(Excerpts from a dataset)
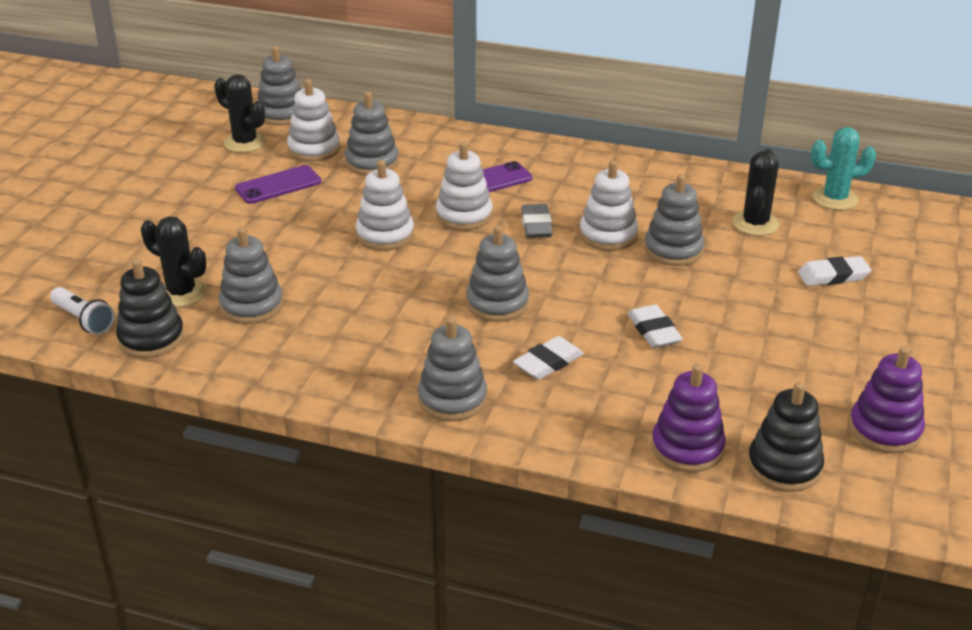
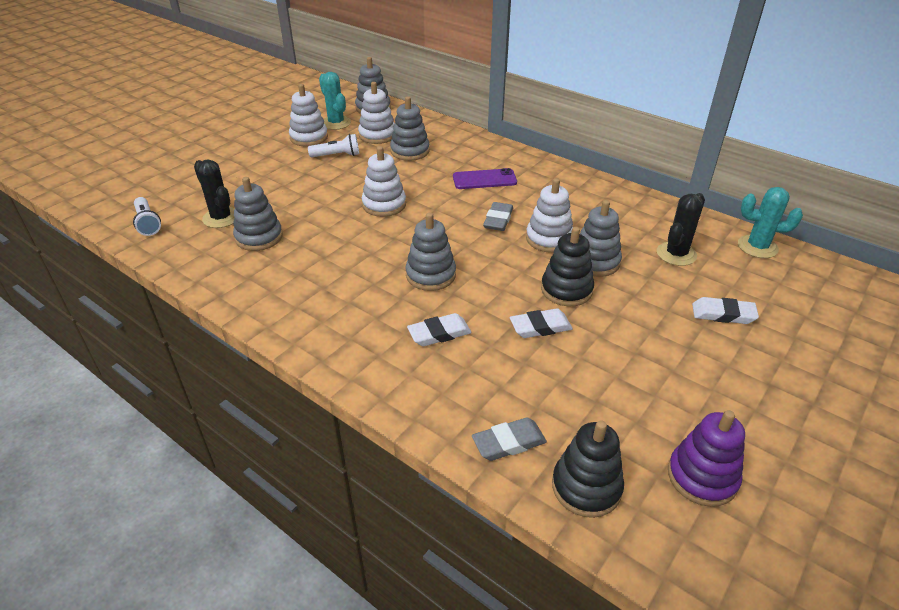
camera: 20 degrees right, 5 degrees up
(151, 338) = (178, 246): black stacking toy -> black stacking toy (566, 290)
(245, 143) = (336, 123): black cactus -> turquoise cactus
(278, 185) = (337, 155): purple phone -> white flashlight
(452, 399) = (347, 345): grey stacking toy -> none
(464, 216) = (449, 202): white stacking toy -> white stacking toy (309, 137)
(654, 331) = (540, 327): white eraser -> white eraser turned 75 degrees clockwise
(687, 448) = (509, 442): purple stacking toy -> grey eraser

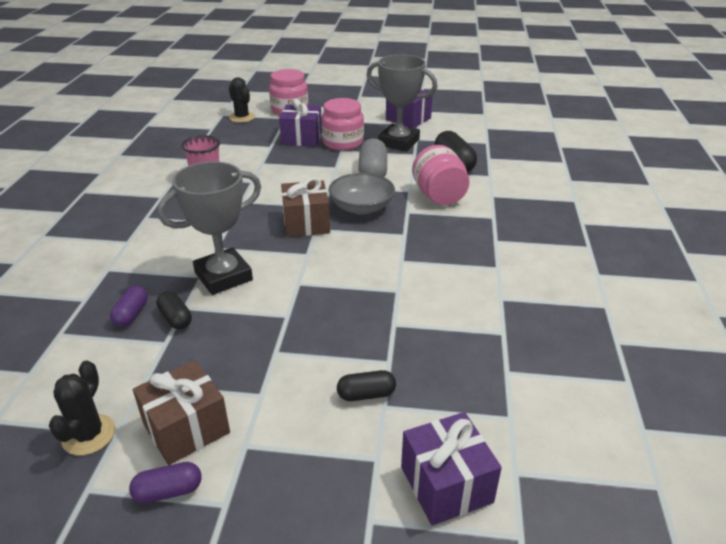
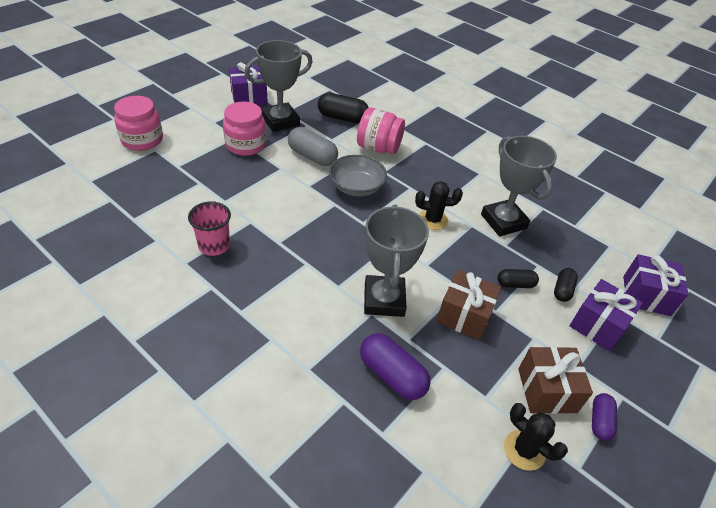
camera: 60 degrees left, 10 degrees up
(131, 314) = (392, 375): purple capsule -> purple capsule, size x1.68
(175, 318) = (418, 350): black capsule -> black capsule (515, 284)
(242, 117) = (115, 172): black cactus -> black cactus (433, 220)
(302, 138) = (208, 160): purple gift -> purple gift (598, 325)
(306, 223) = (350, 223): brown gift -> brown gift (464, 315)
(433, 310) = (503, 221): none -> grey trophy

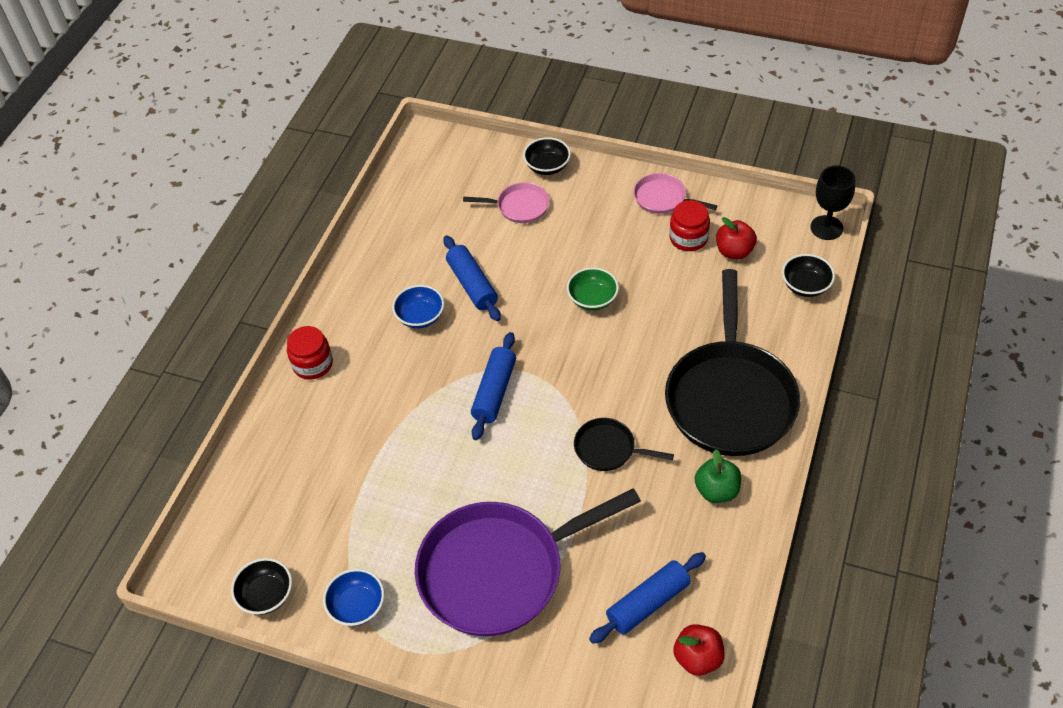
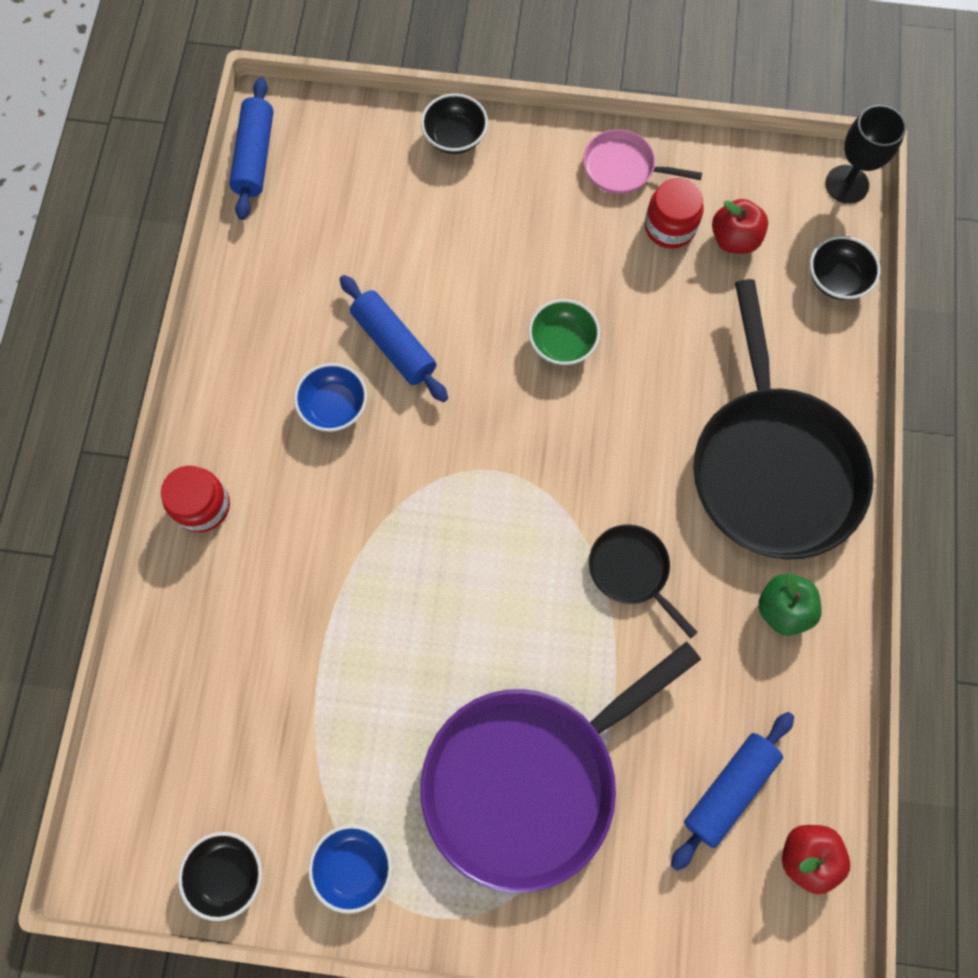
camera: 15 degrees left, 20 degrees up
(494, 392) = (462, 508): blue rolling pin -> blue rolling pin (255, 156)
(519, 206) = (431, 208): pink pan -> none
(608, 449) = (632, 571): black pan -> black pan turned 45 degrees clockwise

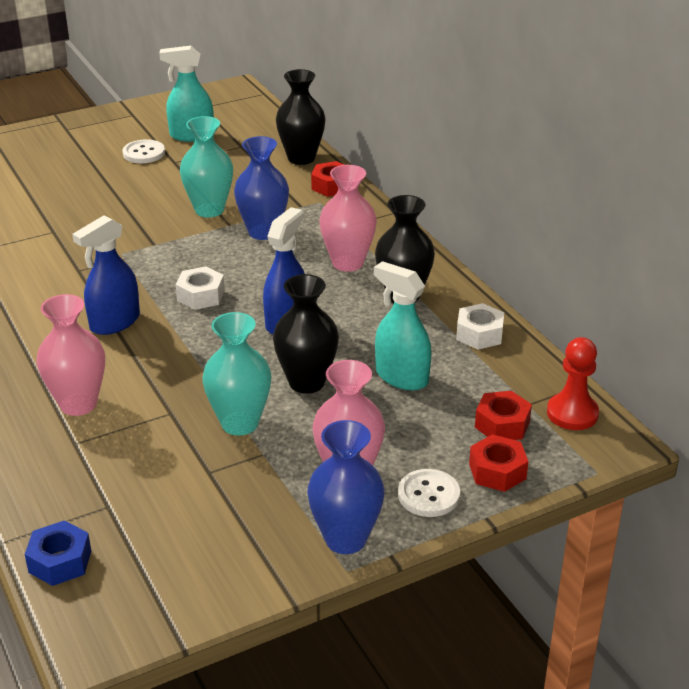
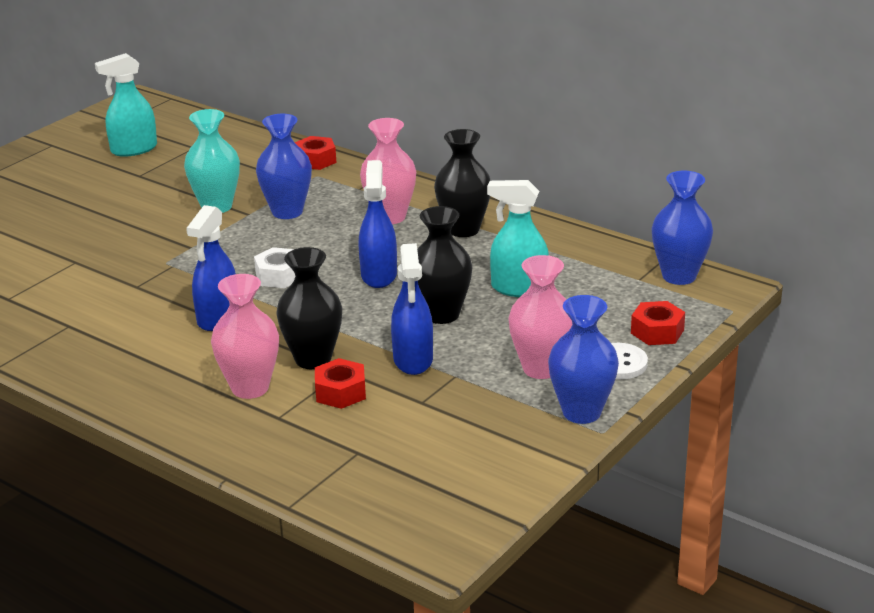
camera: 25 degrees left, 5 degrees down
(60, 561) = (356, 503): blue nut -> none
(144, 153) = (100, 175): white button -> none
(240, 423) = (413, 360): turquoise vase -> blue spray bottle
(301, 158) = (263, 144): black vase -> black vase (313, 359)
(479, 334) = (554, 241): white nut -> none
(502, 424) = (631, 299): red nut -> red nut (340, 392)
(572, 413) = (679, 276): red pawn -> blue vase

• Exercise prompt
Only the pictures may be dropped; print every record exactly as given.

• Answer box
camera: 20 degrees right, 5 degrees up
(151, 338) = (178, 246): black stacking toy -> black stacking toy (566, 290)
(245, 143) = (336, 123): black cactus -> turquoise cactus
(278, 185) = (337, 155): purple phone -> white flashlight
(452, 399) = (347, 345): grey stacking toy -> none
(464, 216) = (449, 202): white stacking toy -> white stacking toy (309, 137)
(654, 331) = (540, 327): white eraser -> white eraser turned 75 degrees clockwise
(687, 448) = (509, 442): purple stacking toy -> grey eraser

camera: 60 degrees left, 10 degrees up
(131, 314) = (392, 375): purple capsule -> purple capsule, size x1.68
(175, 318) = (418, 350): black capsule -> black capsule (515, 284)
(242, 117) = (115, 172): black cactus -> black cactus (433, 220)
(302, 138) = (208, 160): purple gift -> purple gift (598, 325)
(306, 223) = (350, 223): brown gift -> brown gift (464, 315)
(433, 310) = (503, 221): none -> grey trophy

camera: 15 degrees left, 20 degrees up
(494, 392) = (462, 508): blue rolling pin -> blue rolling pin (255, 156)
(519, 206) = (431, 208): pink pan -> none
(608, 449) = (632, 571): black pan -> black pan turned 45 degrees clockwise

camera: 25 degrees left, 5 degrees down
(60, 561) = (356, 503): blue nut -> none
(144, 153) = (100, 175): white button -> none
(240, 423) = (413, 360): turquoise vase -> blue spray bottle
(301, 158) = (263, 144): black vase -> black vase (313, 359)
(479, 334) = (554, 241): white nut -> none
(502, 424) = (631, 299): red nut -> red nut (340, 392)
(572, 413) = (679, 276): red pawn -> blue vase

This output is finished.